Collected data entries
____
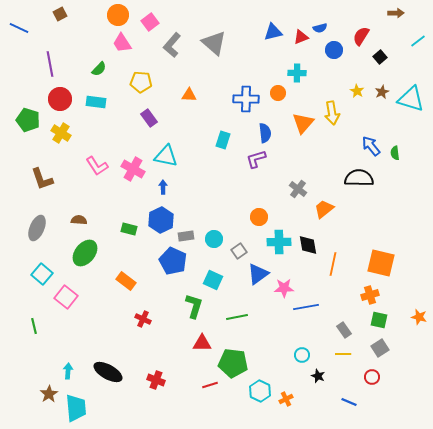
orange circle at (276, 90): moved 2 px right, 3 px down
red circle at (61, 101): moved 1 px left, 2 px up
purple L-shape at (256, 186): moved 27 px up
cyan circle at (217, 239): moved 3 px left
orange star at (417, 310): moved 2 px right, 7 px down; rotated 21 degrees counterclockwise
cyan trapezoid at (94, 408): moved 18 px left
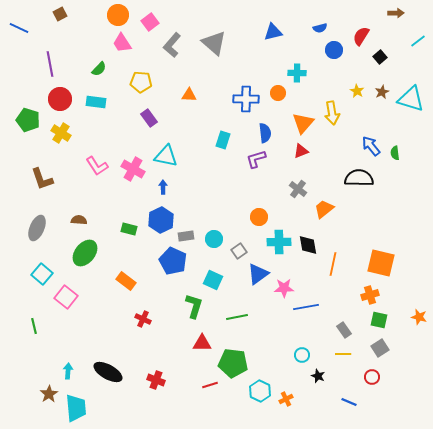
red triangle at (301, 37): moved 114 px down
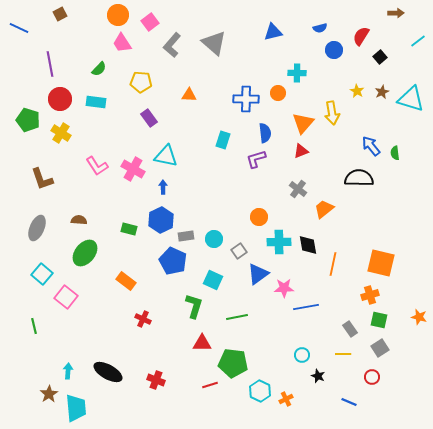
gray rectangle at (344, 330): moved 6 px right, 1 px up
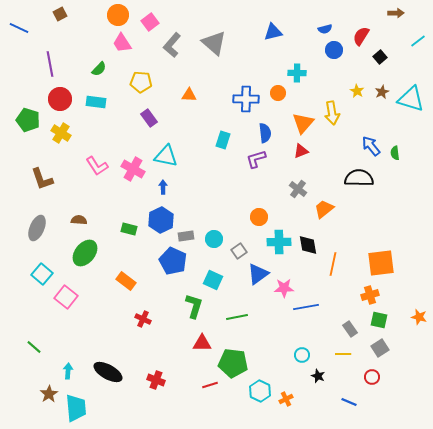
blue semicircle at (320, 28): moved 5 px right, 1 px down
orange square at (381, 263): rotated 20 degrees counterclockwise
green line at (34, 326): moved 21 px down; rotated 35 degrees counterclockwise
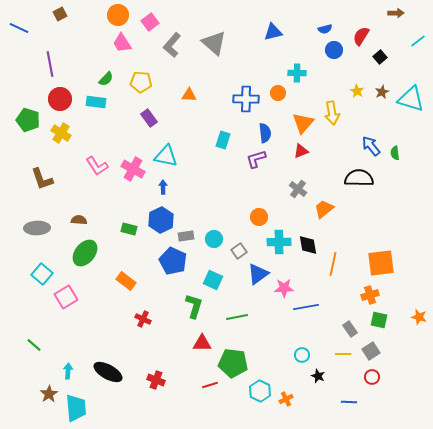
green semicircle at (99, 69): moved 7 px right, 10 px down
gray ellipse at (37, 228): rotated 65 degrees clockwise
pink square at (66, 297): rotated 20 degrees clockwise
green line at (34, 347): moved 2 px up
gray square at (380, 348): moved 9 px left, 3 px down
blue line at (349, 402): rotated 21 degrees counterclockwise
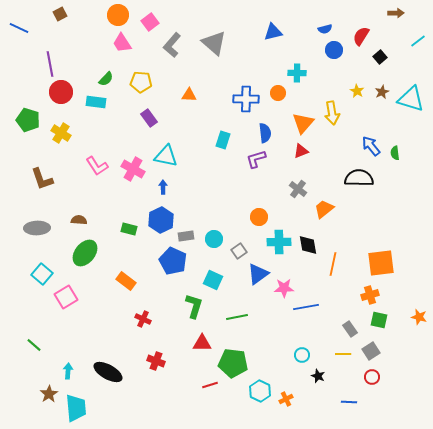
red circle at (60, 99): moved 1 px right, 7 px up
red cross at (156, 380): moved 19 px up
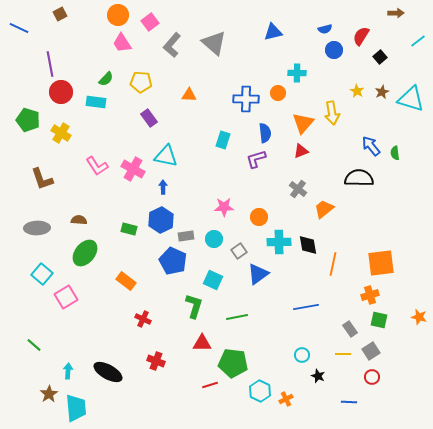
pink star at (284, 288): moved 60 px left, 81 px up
____
Do this -> Repeat the lines of the records above verbatim, from the first to the last. Leave out every picture placeholder line.

Solution to the problem ->
orange circle at (276, 90): moved 2 px right, 3 px down
red circle at (61, 101): moved 1 px left, 2 px up
purple L-shape at (256, 186): moved 27 px up
cyan circle at (217, 239): moved 3 px left
orange star at (417, 310): moved 2 px right, 7 px down; rotated 21 degrees counterclockwise
cyan trapezoid at (94, 408): moved 18 px left
red triangle at (301, 37): moved 114 px down
gray rectangle at (344, 330): moved 6 px right, 1 px up
blue semicircle at (320, 28): moved 5 px right, 1 px down
orange square at (381, 263): rotated 20 degrees counterclockwise
green line at (34, 326): moved 21 px down; rotated 35 degrees counterclockwise
green semicircle at (99, 69): moved 7 px right, 10 px down
gray ellipse at (37, 228): rotated 65 degrees clockwise
pink square at (66, 297): rotated 20 degrees clockwise
green line at (34, 347): moved 2 px up
gray square at (380, 348): moved 9 px left, 3 px down
blue line at (349, 402): rotated 21 degrees counterclockwise
red circle at (60, 99): moved 1 px right, 7 px up
red cross at (156, 380): moved 19 px up
pink star at (284, 288): moved 60 px left, 81 px up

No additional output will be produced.